> Task instructions:
Set down exactly the lines below between the line holding "red round brick" and the line holding "pink tile H5:H7", inclusive; no other line belongs in the answer.

> Available records:

'''

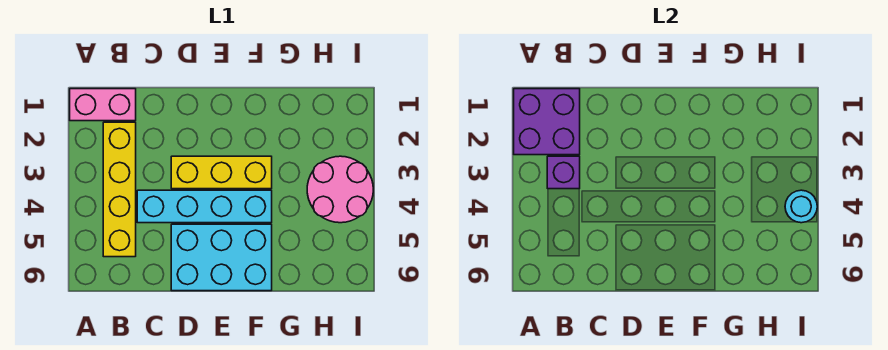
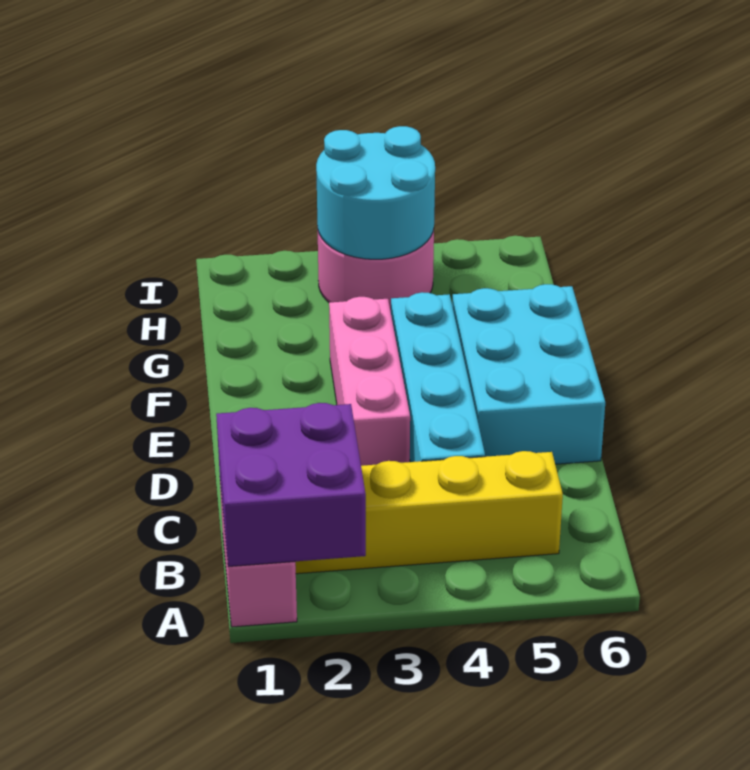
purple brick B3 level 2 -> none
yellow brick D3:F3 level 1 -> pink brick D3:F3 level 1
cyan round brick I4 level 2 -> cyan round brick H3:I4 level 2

'''
'''

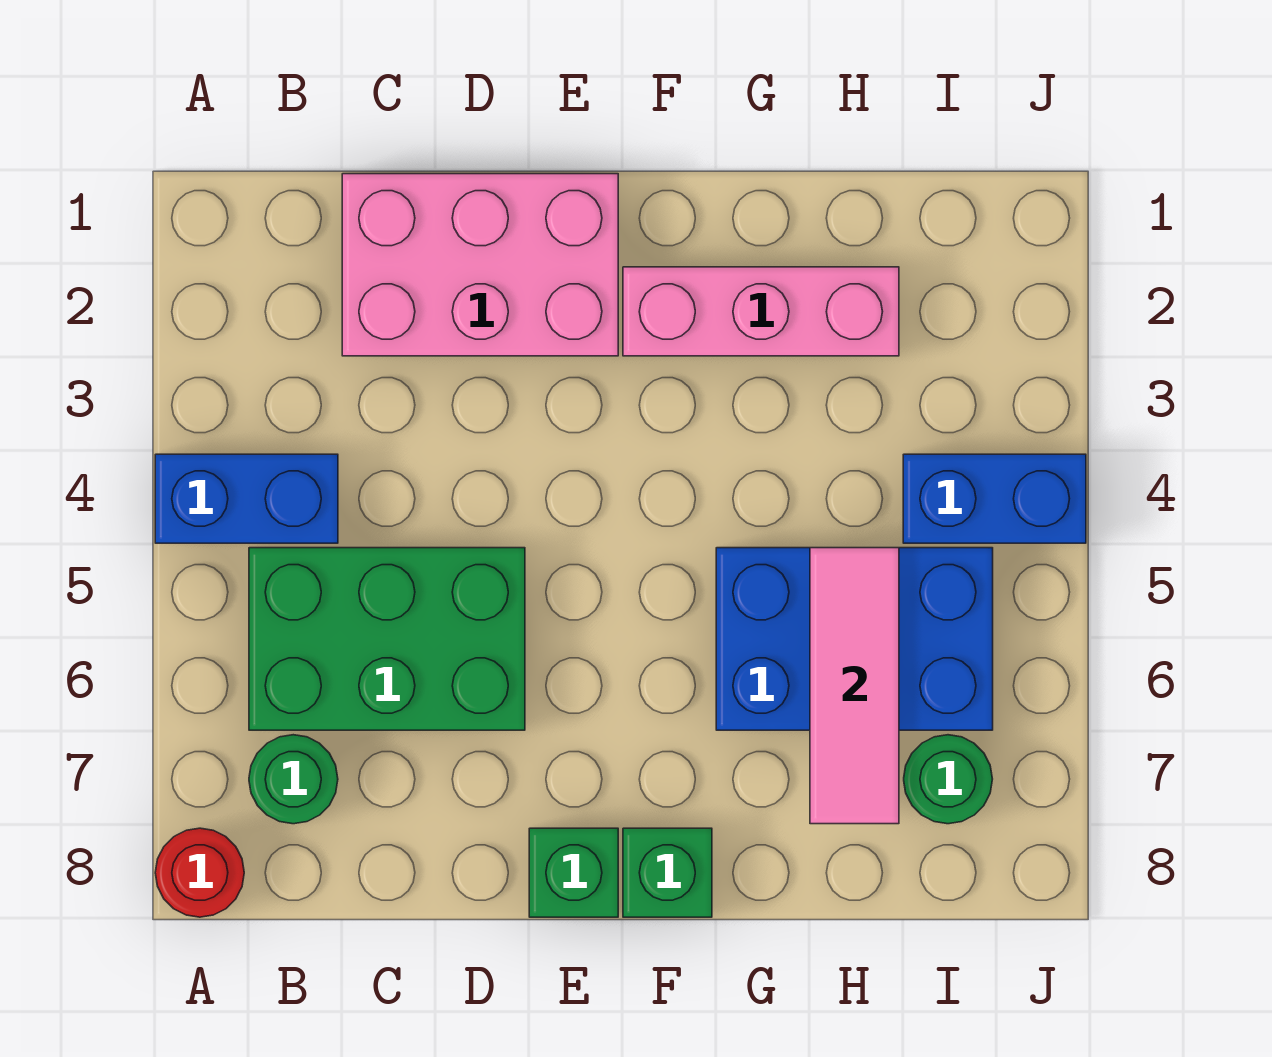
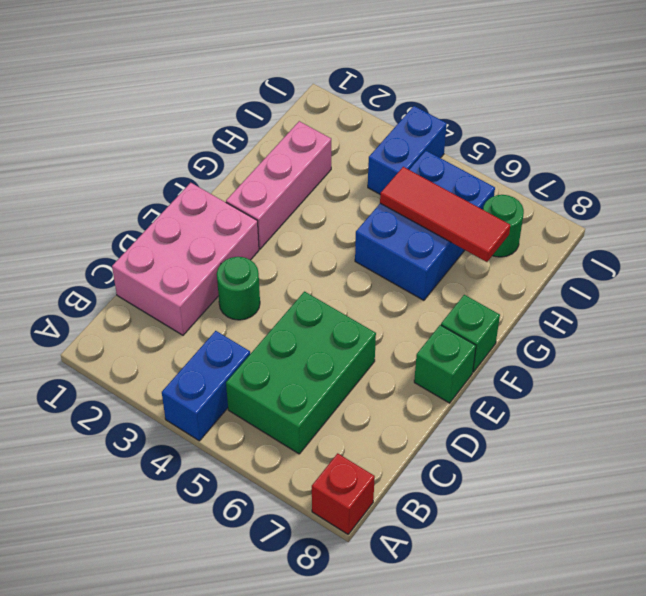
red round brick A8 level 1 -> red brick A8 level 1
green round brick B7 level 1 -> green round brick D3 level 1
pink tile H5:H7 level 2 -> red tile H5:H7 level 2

'''
'''

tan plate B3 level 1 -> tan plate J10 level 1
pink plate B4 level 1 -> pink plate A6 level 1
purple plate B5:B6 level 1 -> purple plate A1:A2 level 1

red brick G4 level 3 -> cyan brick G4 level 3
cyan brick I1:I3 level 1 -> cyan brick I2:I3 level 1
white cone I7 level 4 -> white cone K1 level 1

'''

> Solution to the exercise:
red round brick A8 level 1 -> red brick A8 level 1
green round brick B7 level 1 -> green round brick D3 level 1
pink tile H5:H7 level 2 -> red tile H5:H7 level 2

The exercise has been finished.